**WHAT THE TASK ASKS:**
In this data, count the lines in which "mushroom" appears and give only that number.

**SUPPLIED MATERIAL:**
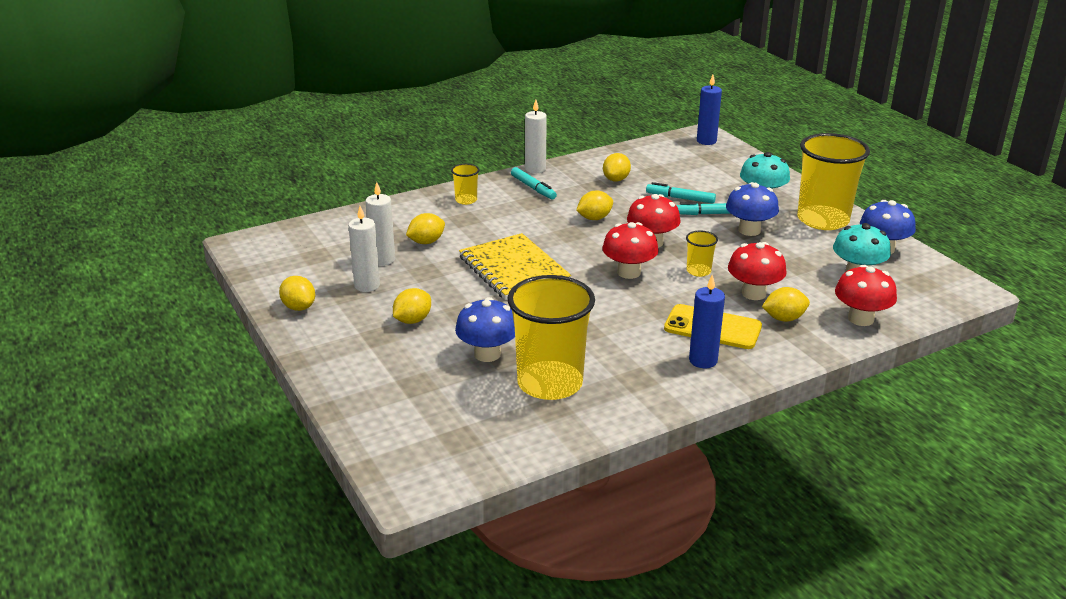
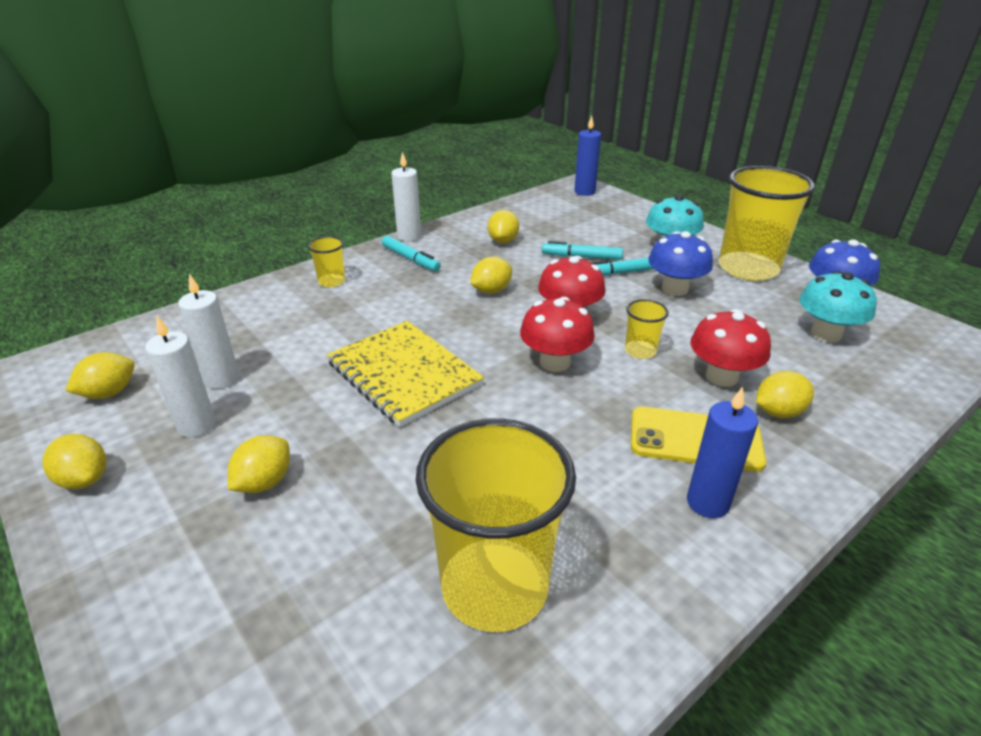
camera: 10 degrees left, 5 degrees up
(426, 242) = (283, 344): yellow lemon -> yellow lemon (109, 393)
(487, 354) = (385, 536): blue mushroom -> none
(860, 319) = (871, 400): red mushroom -> none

**FINISHED TASK:**
2